## TASK TO CARRY OUT
Print the records exactly and in full, please; the pictures stay out.

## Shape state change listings
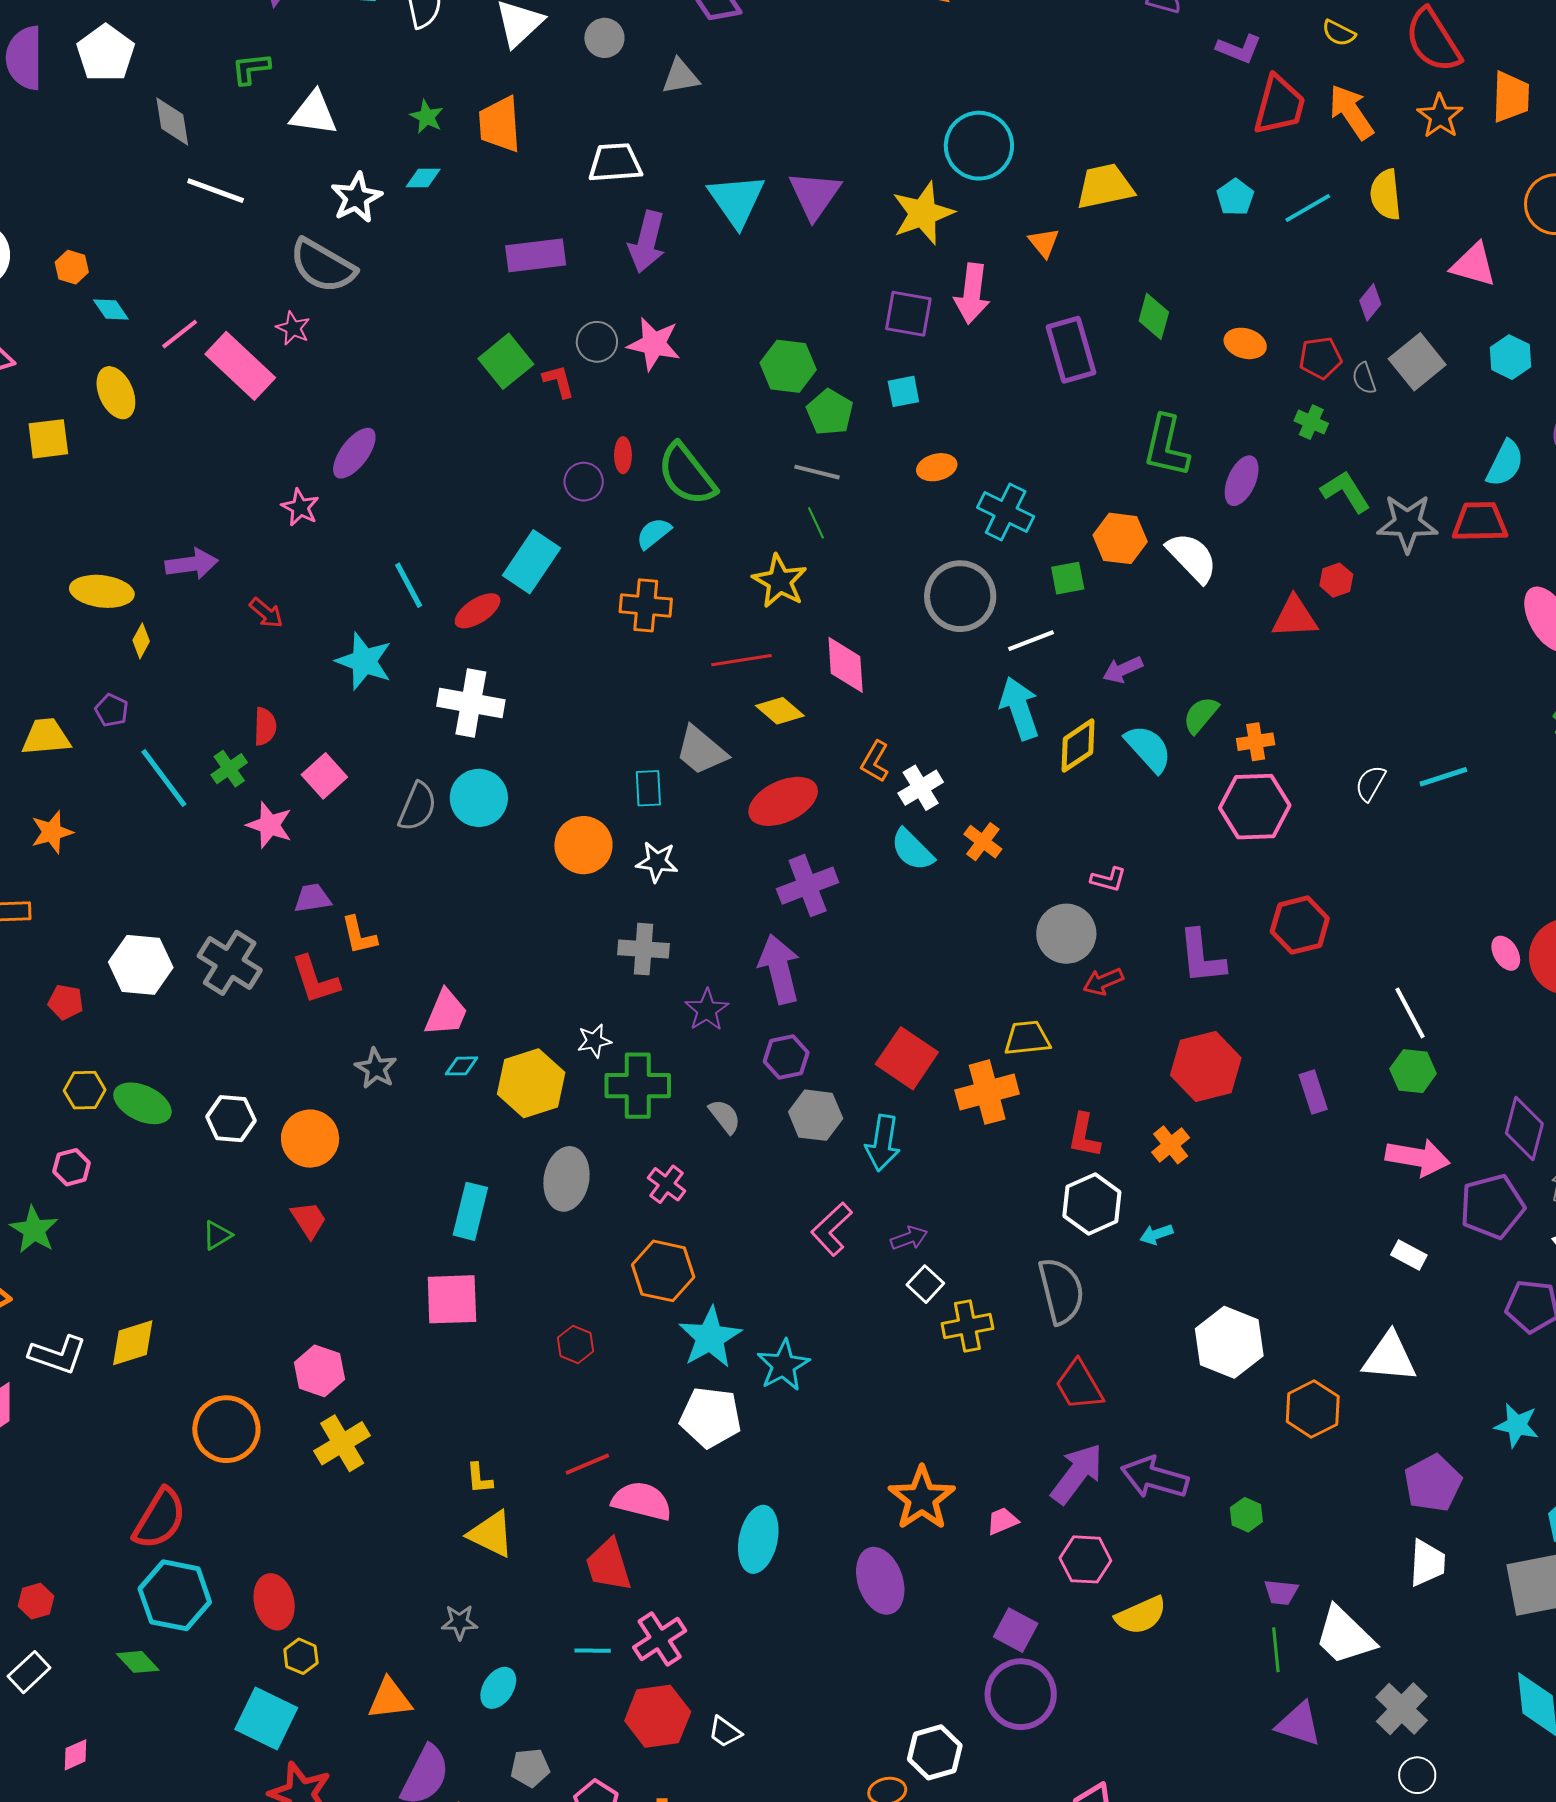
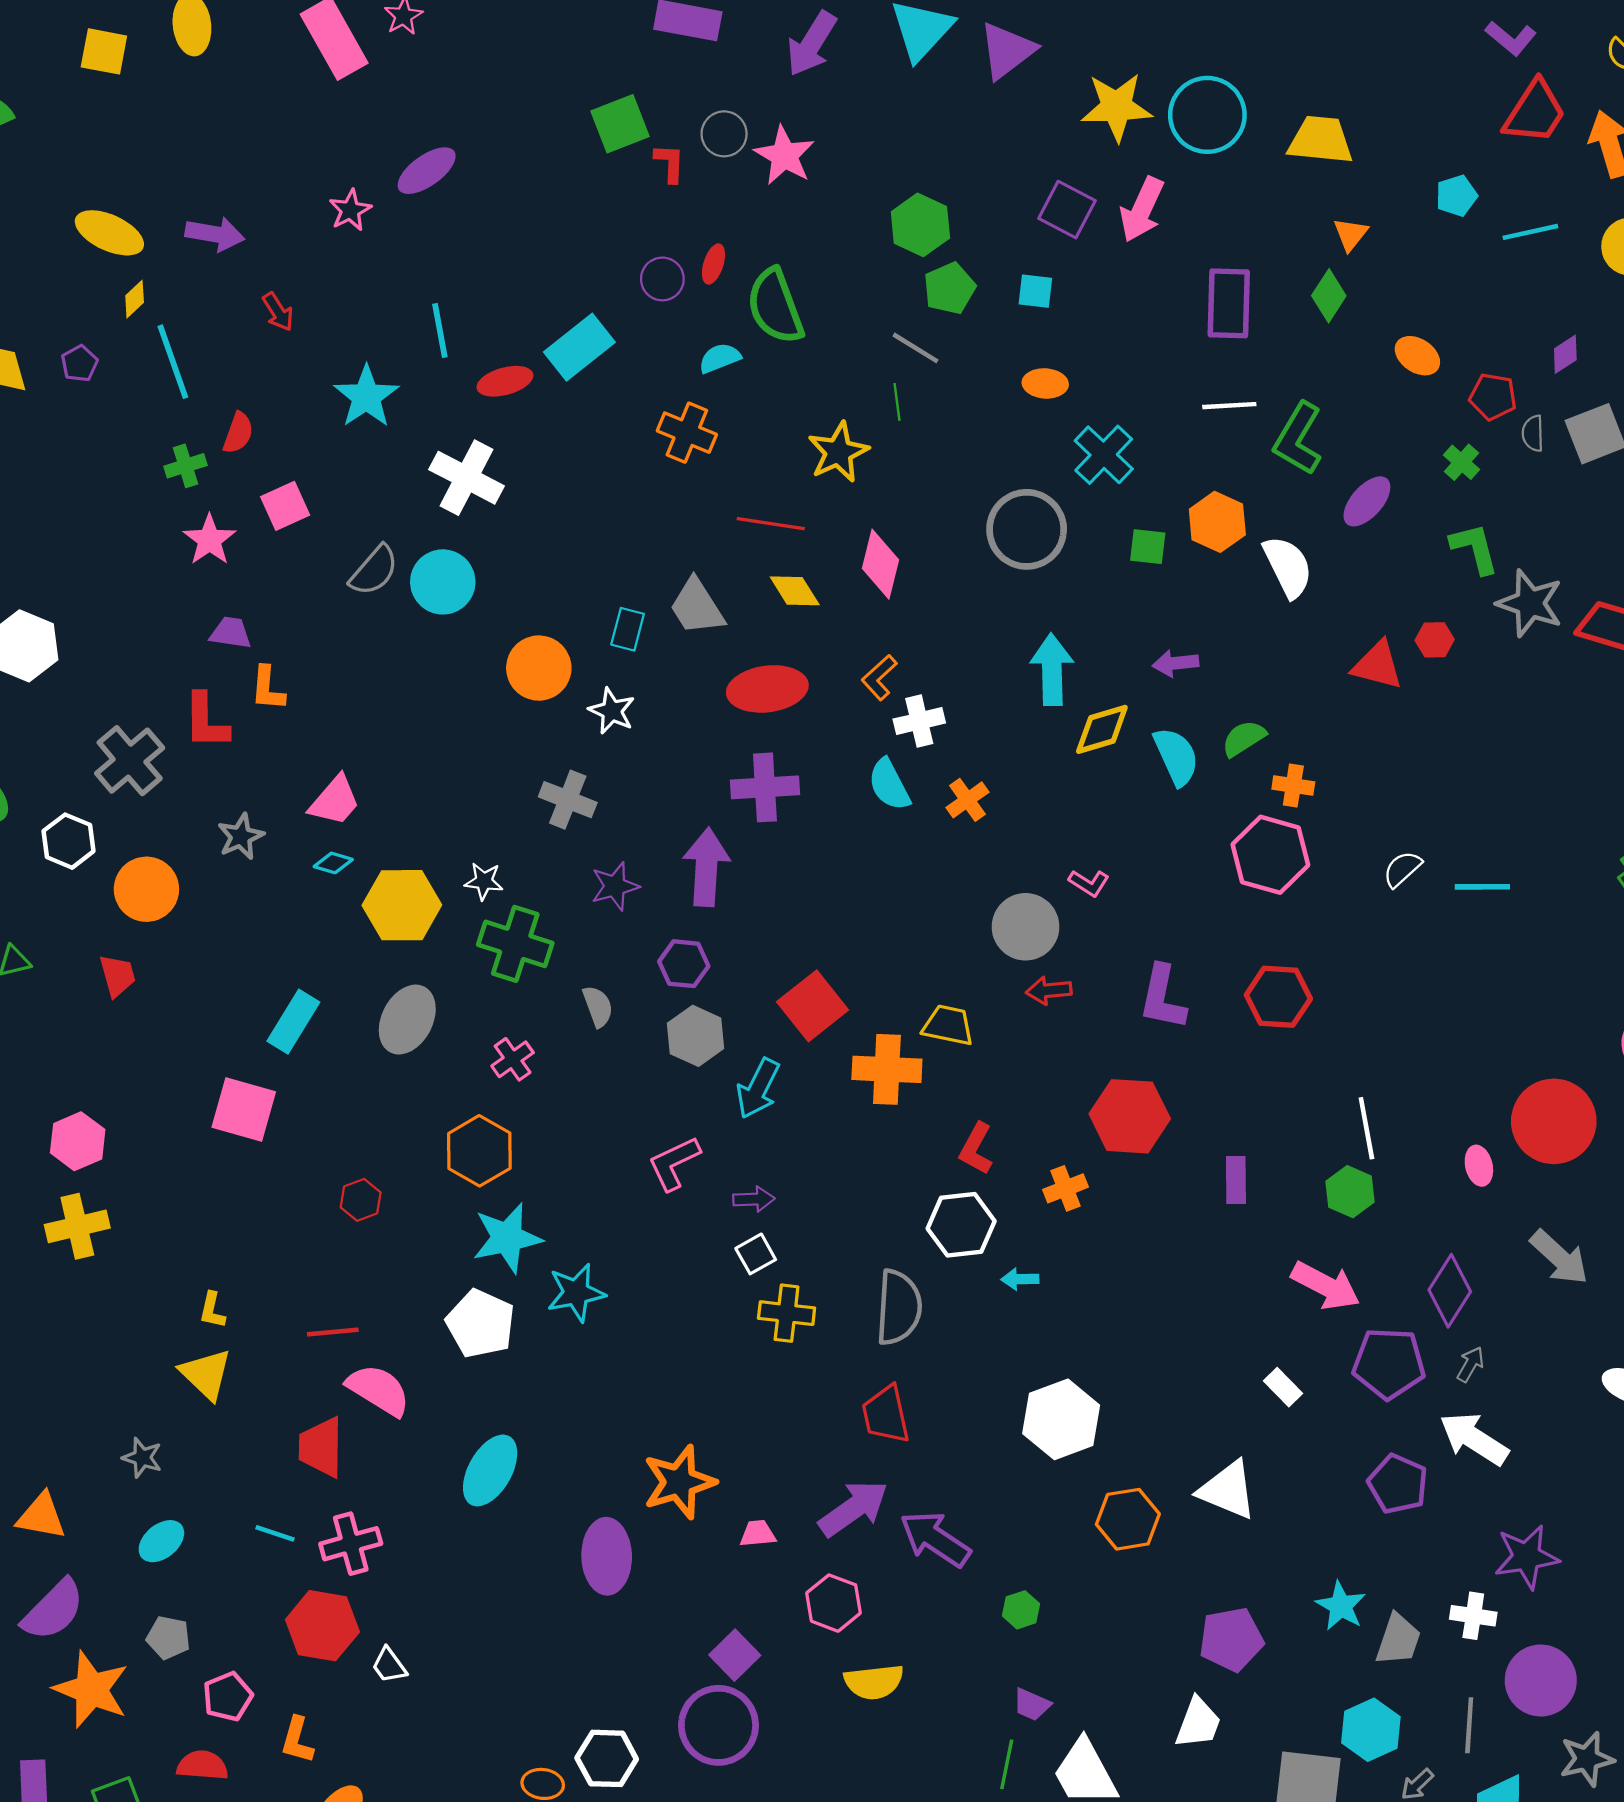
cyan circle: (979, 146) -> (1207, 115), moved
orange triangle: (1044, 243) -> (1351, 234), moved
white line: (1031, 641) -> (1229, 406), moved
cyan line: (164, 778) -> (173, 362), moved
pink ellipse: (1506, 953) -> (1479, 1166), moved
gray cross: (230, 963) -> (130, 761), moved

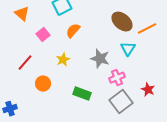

## RESPONSE TO THIS EXERCISE
cyan circle: (979, 146) -> (1207, 115), moved
orange triangle: (1044, 243) -> (1351, 234), moved
white line: (1031, 641) -> (1229, 406), moved
cyan line: (164, 778) -> (173, 362), moved
pink ellipse: (1506, 953) -> (1479, 1166), moved
gray cross: (230, 963) -> (130, 761), moved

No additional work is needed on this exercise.